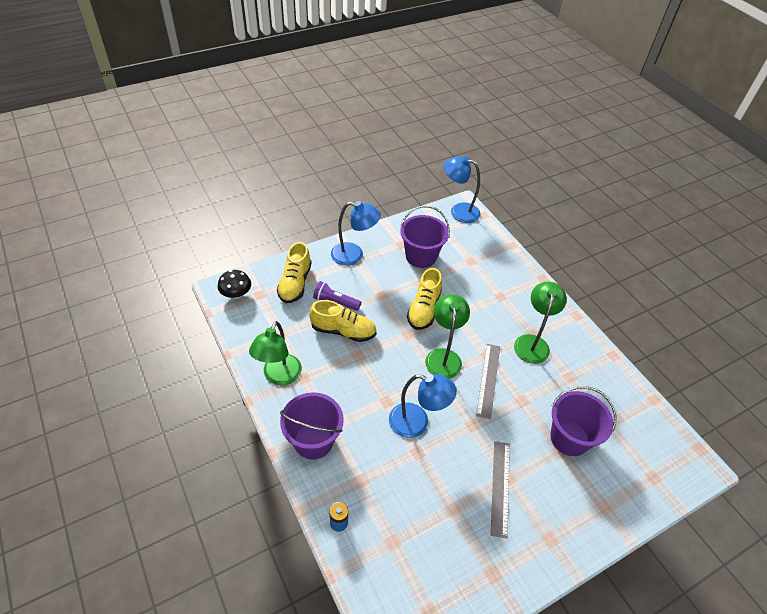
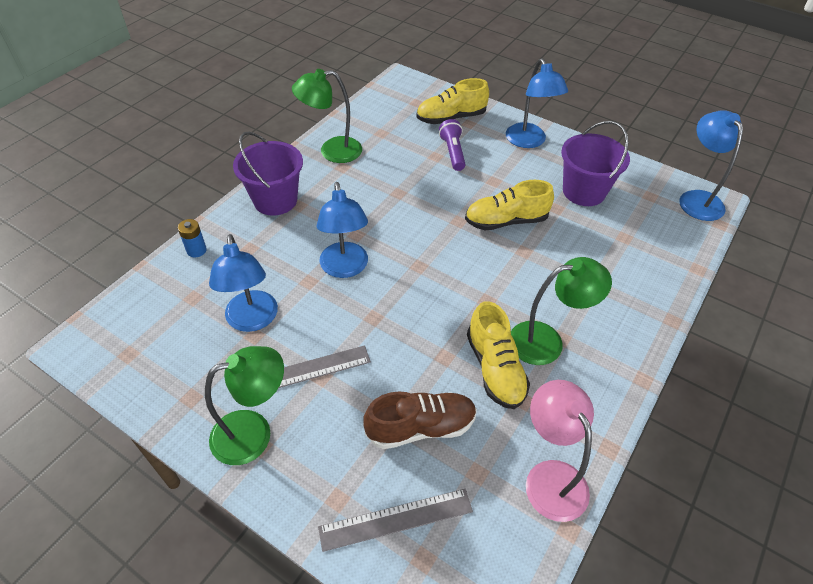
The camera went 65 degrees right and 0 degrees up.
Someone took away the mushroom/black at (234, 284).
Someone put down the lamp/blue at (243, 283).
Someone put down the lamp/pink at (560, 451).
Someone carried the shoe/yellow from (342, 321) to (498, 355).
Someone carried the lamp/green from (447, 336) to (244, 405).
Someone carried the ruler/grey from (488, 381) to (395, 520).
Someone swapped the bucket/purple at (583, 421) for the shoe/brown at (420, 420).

* Instructions to follow *
Copy exactly the lines from the one containing "Someone carried the lamp/green" through the last line of the records, both included, and nothing else.

* Solution for this problem *
Someone carried the lamp/green from (447, 336) to (244, 405).
Someone carried the ruler/grey from (488, 381) to (395, 520).
Someone swapped the bucket/purple at (583, 421) for the shoe/brown at (420, 420).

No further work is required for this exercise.